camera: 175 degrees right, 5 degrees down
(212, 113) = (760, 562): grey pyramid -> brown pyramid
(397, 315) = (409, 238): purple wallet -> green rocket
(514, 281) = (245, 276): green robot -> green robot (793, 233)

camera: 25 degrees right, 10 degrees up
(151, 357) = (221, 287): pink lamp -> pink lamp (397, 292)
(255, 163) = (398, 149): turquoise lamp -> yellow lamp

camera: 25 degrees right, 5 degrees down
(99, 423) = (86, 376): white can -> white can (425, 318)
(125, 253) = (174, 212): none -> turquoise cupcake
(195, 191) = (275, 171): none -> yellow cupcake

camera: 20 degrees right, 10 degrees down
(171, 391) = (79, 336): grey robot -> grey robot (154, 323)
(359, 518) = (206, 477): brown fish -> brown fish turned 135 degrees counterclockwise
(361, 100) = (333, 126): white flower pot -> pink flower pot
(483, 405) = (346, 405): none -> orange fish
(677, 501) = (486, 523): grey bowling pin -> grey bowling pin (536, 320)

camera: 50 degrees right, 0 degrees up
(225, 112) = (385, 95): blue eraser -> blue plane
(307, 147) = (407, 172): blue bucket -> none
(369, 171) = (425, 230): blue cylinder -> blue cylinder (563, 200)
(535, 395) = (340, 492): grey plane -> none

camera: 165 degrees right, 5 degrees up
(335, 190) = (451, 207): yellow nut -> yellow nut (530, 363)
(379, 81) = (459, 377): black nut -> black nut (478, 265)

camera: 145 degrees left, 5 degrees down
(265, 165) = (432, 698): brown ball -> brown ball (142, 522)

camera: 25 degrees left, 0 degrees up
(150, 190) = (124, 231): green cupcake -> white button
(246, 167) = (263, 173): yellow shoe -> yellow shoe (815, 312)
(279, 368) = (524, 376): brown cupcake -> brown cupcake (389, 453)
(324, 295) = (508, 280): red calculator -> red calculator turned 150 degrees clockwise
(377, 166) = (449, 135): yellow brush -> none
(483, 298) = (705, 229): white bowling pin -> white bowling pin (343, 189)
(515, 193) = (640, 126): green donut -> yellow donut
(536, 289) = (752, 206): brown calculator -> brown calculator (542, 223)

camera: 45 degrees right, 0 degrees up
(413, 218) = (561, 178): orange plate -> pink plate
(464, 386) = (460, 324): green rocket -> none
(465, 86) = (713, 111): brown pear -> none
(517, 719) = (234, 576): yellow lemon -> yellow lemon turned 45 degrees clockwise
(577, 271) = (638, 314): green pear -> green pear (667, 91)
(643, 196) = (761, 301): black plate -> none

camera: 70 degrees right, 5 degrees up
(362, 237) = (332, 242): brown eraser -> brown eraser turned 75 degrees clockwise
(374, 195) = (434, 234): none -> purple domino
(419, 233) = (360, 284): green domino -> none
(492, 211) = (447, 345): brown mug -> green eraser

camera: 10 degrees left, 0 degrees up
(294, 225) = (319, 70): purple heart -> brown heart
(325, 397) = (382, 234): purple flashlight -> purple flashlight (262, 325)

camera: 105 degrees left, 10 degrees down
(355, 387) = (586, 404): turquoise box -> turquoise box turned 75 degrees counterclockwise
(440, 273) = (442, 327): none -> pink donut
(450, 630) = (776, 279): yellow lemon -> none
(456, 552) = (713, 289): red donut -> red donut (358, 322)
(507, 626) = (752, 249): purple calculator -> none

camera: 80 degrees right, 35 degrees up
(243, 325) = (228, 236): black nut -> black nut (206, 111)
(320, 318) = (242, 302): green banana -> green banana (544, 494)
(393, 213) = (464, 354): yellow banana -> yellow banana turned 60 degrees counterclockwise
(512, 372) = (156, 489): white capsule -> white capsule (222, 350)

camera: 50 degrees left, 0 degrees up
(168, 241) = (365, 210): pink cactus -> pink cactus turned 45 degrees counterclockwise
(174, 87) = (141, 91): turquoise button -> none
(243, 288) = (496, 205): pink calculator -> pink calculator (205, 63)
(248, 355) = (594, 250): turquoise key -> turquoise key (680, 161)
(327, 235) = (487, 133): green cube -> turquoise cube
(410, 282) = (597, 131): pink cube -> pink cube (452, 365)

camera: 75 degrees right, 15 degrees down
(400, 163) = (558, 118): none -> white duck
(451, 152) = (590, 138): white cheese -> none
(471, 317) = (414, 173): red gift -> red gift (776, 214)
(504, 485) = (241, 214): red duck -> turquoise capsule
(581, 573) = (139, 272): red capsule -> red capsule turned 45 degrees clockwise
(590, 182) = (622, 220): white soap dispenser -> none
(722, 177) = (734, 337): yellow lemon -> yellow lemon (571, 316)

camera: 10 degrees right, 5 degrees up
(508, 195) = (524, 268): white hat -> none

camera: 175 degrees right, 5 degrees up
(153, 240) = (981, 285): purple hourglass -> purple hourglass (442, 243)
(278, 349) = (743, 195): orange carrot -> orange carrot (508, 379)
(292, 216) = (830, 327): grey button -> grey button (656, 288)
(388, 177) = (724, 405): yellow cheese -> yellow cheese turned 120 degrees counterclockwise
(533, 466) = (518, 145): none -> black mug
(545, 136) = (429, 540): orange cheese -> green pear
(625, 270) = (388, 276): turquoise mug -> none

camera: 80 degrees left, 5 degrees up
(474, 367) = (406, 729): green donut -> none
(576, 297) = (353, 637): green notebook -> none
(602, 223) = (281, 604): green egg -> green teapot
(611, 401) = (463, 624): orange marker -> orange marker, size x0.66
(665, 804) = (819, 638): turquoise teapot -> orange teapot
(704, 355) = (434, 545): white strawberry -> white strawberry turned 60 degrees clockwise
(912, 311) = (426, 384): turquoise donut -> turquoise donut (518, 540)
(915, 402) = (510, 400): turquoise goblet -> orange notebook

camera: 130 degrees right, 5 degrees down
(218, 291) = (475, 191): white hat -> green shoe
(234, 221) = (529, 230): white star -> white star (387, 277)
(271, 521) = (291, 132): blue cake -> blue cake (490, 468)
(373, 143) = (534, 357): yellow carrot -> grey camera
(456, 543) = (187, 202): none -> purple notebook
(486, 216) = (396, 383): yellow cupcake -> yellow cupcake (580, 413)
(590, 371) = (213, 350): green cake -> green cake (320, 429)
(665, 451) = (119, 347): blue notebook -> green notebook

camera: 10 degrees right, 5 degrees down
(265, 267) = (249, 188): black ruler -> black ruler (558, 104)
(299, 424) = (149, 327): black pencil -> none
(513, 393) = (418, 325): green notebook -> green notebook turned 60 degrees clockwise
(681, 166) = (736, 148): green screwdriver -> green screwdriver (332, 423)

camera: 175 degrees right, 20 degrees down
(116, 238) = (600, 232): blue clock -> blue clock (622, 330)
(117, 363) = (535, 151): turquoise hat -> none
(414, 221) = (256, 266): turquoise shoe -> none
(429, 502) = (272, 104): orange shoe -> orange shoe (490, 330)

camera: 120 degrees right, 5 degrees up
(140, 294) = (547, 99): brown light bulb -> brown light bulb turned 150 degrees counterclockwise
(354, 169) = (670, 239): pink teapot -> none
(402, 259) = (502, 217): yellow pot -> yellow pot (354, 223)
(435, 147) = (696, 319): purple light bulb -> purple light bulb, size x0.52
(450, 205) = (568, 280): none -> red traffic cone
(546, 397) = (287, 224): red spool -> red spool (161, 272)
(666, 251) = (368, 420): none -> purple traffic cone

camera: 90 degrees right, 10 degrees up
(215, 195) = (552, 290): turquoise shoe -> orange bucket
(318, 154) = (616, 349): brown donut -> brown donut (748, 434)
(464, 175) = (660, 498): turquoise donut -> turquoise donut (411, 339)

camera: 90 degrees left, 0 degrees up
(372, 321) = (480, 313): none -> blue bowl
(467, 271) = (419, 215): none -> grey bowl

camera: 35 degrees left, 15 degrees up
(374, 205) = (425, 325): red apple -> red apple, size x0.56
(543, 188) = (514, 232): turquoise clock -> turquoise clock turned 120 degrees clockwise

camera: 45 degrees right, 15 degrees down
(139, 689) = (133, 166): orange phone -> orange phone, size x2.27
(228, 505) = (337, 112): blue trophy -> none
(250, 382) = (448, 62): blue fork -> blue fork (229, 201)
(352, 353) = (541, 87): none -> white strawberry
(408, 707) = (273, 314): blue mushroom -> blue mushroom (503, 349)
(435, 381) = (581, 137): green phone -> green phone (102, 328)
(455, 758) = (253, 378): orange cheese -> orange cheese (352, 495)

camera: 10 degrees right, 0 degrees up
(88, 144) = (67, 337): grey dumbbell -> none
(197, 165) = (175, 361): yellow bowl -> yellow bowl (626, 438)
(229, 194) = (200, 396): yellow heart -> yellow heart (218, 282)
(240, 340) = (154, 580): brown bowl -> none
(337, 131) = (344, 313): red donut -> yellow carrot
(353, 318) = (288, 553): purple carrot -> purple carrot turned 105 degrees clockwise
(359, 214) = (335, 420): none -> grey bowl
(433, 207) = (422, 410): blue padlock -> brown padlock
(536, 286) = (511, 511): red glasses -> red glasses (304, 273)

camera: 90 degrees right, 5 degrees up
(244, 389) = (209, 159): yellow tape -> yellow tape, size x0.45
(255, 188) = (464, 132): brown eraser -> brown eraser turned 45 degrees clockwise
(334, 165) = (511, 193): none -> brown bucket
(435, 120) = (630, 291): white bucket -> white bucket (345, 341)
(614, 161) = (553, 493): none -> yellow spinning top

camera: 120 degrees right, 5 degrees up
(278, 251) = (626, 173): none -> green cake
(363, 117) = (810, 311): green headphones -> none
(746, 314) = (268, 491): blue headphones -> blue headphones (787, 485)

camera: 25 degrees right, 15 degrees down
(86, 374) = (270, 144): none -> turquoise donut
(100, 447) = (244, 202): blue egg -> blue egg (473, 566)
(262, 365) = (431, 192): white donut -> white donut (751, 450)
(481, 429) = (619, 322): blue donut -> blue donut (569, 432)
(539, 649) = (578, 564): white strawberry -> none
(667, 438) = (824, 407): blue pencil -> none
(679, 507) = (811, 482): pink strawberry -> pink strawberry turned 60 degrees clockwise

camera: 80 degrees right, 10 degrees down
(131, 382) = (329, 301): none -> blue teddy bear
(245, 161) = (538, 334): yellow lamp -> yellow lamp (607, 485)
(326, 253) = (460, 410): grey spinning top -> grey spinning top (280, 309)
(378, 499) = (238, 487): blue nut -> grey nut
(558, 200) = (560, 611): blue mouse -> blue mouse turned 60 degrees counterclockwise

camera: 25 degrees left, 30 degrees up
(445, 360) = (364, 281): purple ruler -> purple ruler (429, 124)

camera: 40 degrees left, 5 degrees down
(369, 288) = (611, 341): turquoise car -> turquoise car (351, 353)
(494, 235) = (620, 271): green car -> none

---*---

TASK TO COMPLETE >> Would you please copy every line from the listing above that contains the word "duck"?

OUTPUT BELOW >>
(400, 163) = (558, 118): none -> white duck
(504, 485) = (241, 214): red duck -> turquoise capsule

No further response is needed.